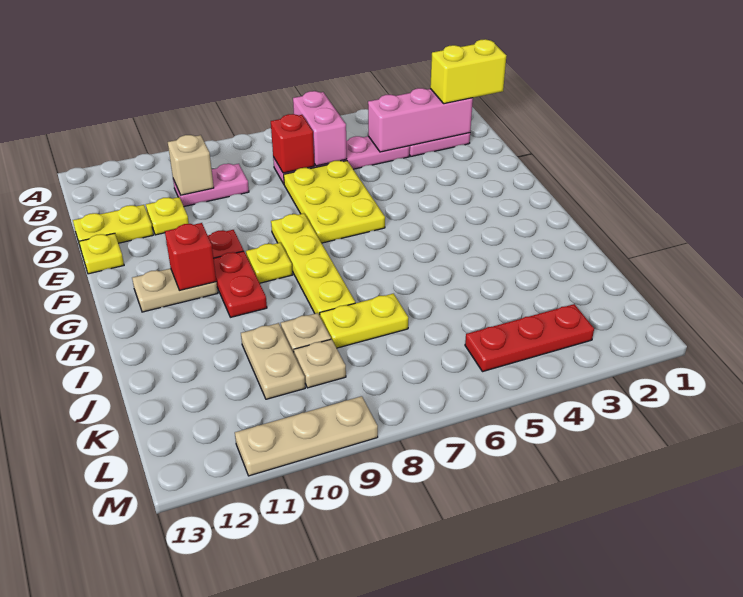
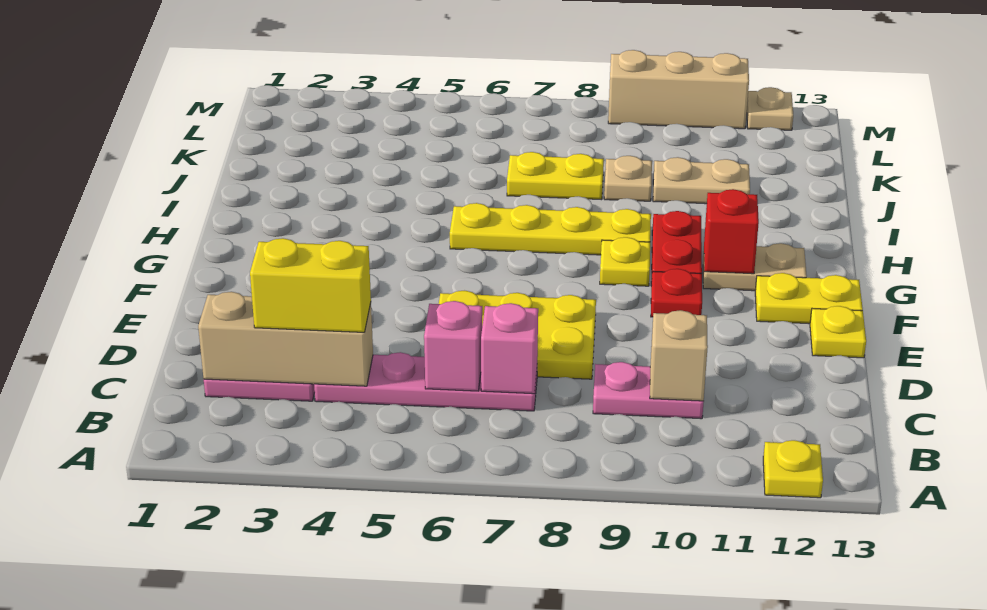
pink brick B6:C6 level 2 -> pink brick C6 level 2
yellow brick C1:C2 level 3 -> yellow brick C3:C4 level 3
pink brick C2:C4 level 2 -> tan brick C2:C4 level 2
red brick C7 level 2 -> pink brick C7 level 2
yellow plate D6:F7 level 1 -> yellow plate D6:E8 level 1
yellow plate D11 level 1 -> yellow plate A12 level 1
yellow plate D12:D13 level 1 -> yellow plate F12:F13 level 1
yellow plate F8:I8 level 1 -> yellow plate H6:H9 level 1
tan plate J10:K10 level 1 -> tan plate J10:J11 level 1
tan plate K9 level 1 -> tan plate M12 level 1
red plate L3:L5 level 1 -> none
tan plate M9:M11 level 1 -> tan brick M9:M11 level 1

What you have to do: Your answer should reproduce each line of the listing that holds the word "pink".

Your response:
pink brick B6:C6 level 2 -> pink brick C6 level 2
pink brick C2:C4 level 2 -> tan brick C2:C4 level 2
red brick C7 level 2 -> pink brick C7 level 2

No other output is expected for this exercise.